Dataset excerpts
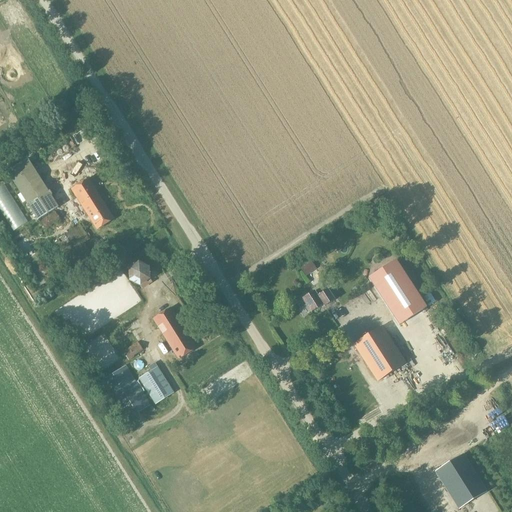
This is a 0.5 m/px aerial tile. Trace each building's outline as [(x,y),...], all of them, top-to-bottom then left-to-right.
[(6,172),(37,221),(57,208),(27,159),(6,172)] [(71,190),(96,230),(113,219),(88,179),(71,190)] [(45,230),(60,220),(54,212),(39,221),(45,230)] [(80,226),(54,243),(77,277),(91,268),(77,248),(89,240),(80,226)] [(141,284),(150,266),(132,257),(122,274),(141,284)] [(426,308),(395,260),(368,278),(399,326),(426,308)] [(314,291),(302,299),(310,313),(323,305),(324,307),(334,301),(328,291),(317,297),(314,291)] [(71,299),(86,331),(98,325),(97,314),(100,312),(109,312),(109,310),(108,294),(103,297),(103,298),(95,302),(94,302),(92,298),(92,292),(86,292),(77,296),(76,296),(71,299)] [(178,359),(195,348),(169,309),(153,319),(178,359)] [(377,382),(405,364),(381,327),(353,345),(377,382)] [(90,340),(103,365),(116,358),(104,333),(90,340)] [(128,361),(142,351),(136,342),(122,352),(128,361)] [(150,405),(135,381),(125,366),(98,383),(122,422),(150,405)] [(154,405),(174,393),(157,367),(138,379),(154,405)] [(434,471),(458,509),(486,491),(462,454),(434,471)] [(432,511),(438,511),(440,511),(430,499),(425,503),(432,511)]
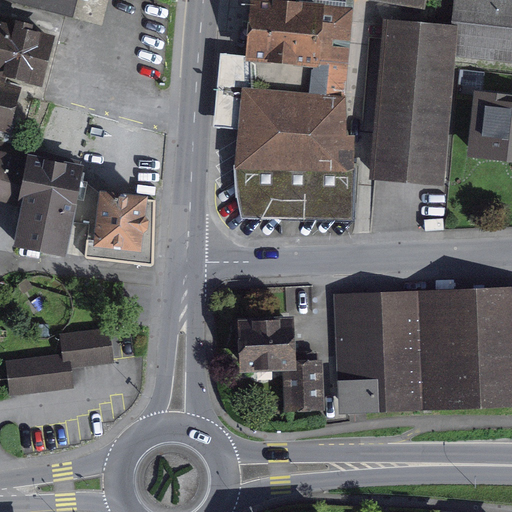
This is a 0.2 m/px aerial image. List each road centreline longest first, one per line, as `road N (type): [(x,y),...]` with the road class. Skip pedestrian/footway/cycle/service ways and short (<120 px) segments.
road 1 (residential): [(511,251),(187,262)]
road 2 (secondary): [(511,465),(227,472)]
road 3 (primary): [(187,262),(204,0)]
road 4 (primary): [(174,423),(187,262)]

- [PROBLEM DESCRIPTION]: Rewrite the records with "aerial" changed to "overhead" and everything else kept the same, omitting the pictures.

- [OUTPUT FOR THIS EXERCISE]:
This is a 0.5 m/px overhead tile. Trace each building's outline as [(x,y),...], all of them, top-to-bottom then left-to-right.
[(6,172),(37,221),(57,208),(27,159),(6,172)] [(71,190),(96,230),(113,219),(88,179),(71,190)] [(45,230),(60,220),(54,212),(39,221),(45,230)] [(80,226),(54,243),(77,277),(91,268),(77,248),(89,240),(80,226)] [(141,284),(150,266),(132,257),(122,274),(141,284)] [(426,308),(395,260),(368,278),(399,326),(426,308)] [(314,291),(302,299),(310,313),(323,305),(324,307),(334,301),(328,291),(317,297),(314,291)] [(71,299),(86,331),(98,325),(97,314),(100,312),(109,312),(109,310),(108,294),(103,297),(103,298),(95,302),(94,302),(92,298),(92,292),(86,292),(77,296),(76,296),(71,299)] [(178,359),(195,348),(169,309),(153,319),(178,359)] [(377,382),(405,364),(381,327),(353,345),(377,382)] [(90,340),(103,365),(116,358),(104,333),(90,340)] [(128,361),(142,351),(136,342),(122,352),(128,361)] [(150,405),(135,381),(125,366),(98,383),(122,422),(150,405)] [(154,405),(174,393),(157,367),(138,379),(154,405)] [(434,471),(458,509),(486,491),(462,454),(434,471)] [(432,511),(438,511),(440,511),(430,499),(425,503),(432,511)]
This is a 0.2 m/px overhead image. List each road centreline longest first, one per line, as `road N (type): [(x,y),...]` with the road class. Skip pedestrian/footway/cycle/service ways and short (<120 px) segments.
road 1 (residential): [(511,251),(187,262)]
road 2 (secondary): [(511,465),(227,472)]
road 3 (primary): [(187,262),(204,0)]
road 4 (primary): [(174,423),(187,262)]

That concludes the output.